[Scene comparison data]
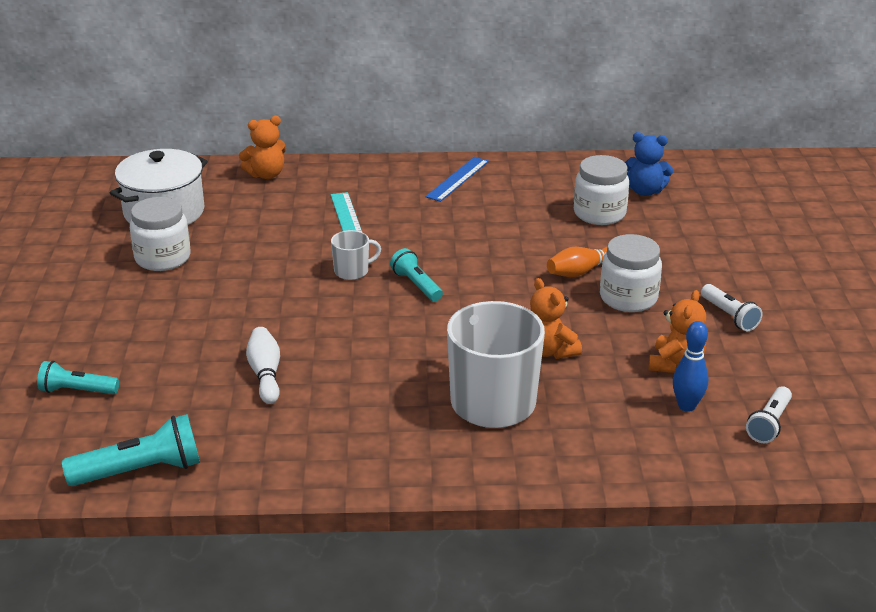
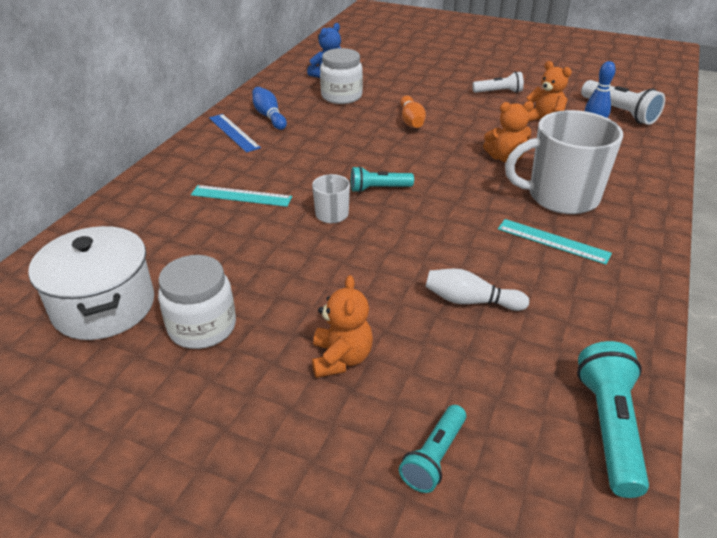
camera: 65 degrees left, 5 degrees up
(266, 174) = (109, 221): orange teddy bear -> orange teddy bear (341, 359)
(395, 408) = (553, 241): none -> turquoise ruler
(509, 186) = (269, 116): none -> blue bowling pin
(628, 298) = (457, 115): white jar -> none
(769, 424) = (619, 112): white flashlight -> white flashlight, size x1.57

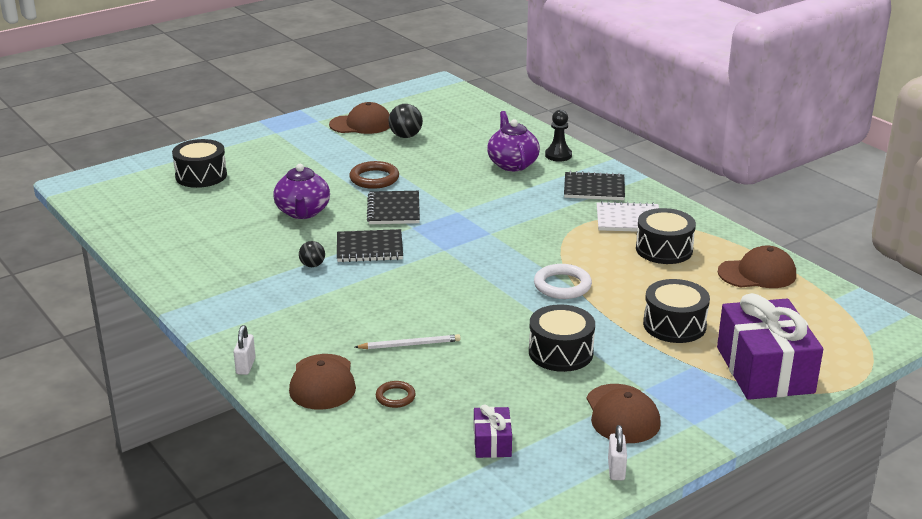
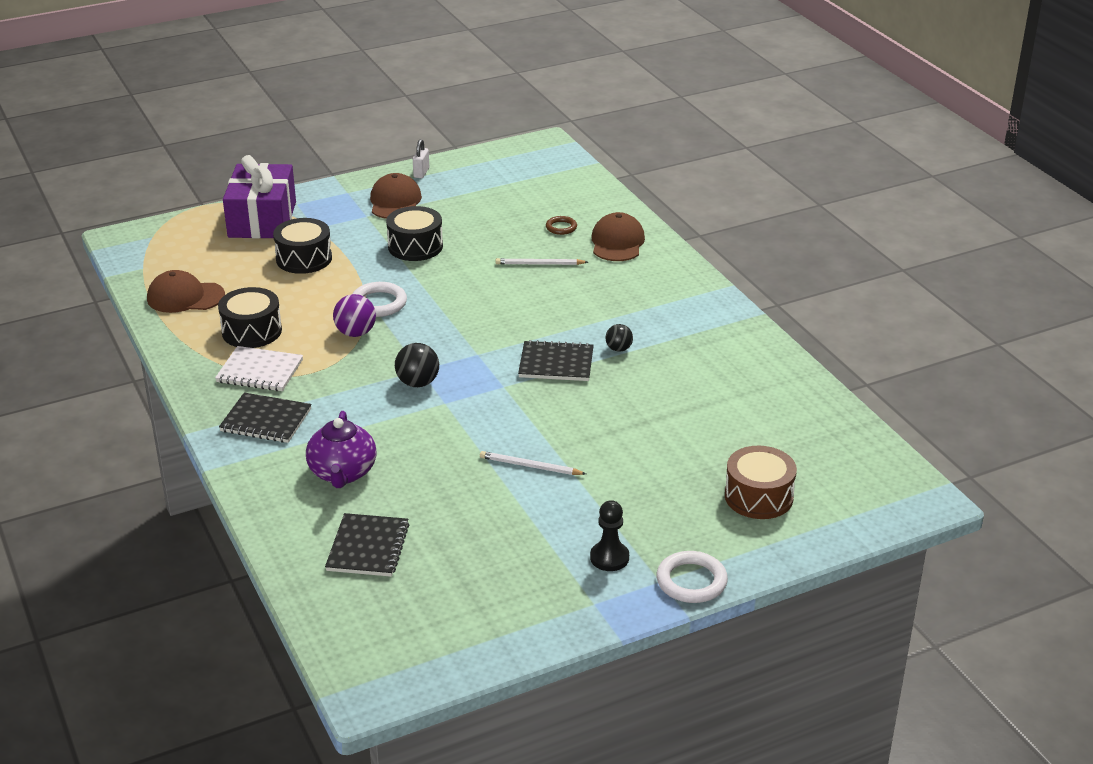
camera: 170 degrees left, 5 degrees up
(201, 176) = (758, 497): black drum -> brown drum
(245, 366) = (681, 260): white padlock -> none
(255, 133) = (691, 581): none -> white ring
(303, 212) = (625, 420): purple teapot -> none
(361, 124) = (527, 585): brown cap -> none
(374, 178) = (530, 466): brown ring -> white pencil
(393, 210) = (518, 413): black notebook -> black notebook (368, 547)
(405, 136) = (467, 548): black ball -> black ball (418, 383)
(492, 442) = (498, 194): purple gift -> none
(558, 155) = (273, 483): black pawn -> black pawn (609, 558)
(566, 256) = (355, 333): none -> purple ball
---
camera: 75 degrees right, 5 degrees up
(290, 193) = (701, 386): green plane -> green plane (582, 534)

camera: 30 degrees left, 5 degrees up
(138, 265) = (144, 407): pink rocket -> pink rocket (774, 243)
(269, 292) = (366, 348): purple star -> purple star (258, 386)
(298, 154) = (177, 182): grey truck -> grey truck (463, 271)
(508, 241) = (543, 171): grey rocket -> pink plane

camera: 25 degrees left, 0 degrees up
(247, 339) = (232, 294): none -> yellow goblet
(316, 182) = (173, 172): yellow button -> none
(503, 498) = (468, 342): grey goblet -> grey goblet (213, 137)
* * *
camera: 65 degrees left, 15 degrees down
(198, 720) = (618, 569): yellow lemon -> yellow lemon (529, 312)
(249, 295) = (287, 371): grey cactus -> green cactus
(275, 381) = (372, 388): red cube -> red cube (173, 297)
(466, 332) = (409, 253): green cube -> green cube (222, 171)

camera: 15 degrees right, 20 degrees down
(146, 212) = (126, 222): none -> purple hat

### What is required
Given the data above, transcribe exactly the lines from the one containing "(405, 136) = (467, 548): black" down to the one containing "(566, 256) = (355, 333): none -> purple ball", and no others.

### Task result
(405, 136) = (467, 548): black ball -> black ball (418, 383)
(492, 442) = (498, 194): purple gift -> none
(558, 155) = (273, 483): black pawn -> black pawn (609, 558)
(566, 256) = (355, 333): none -> purple ball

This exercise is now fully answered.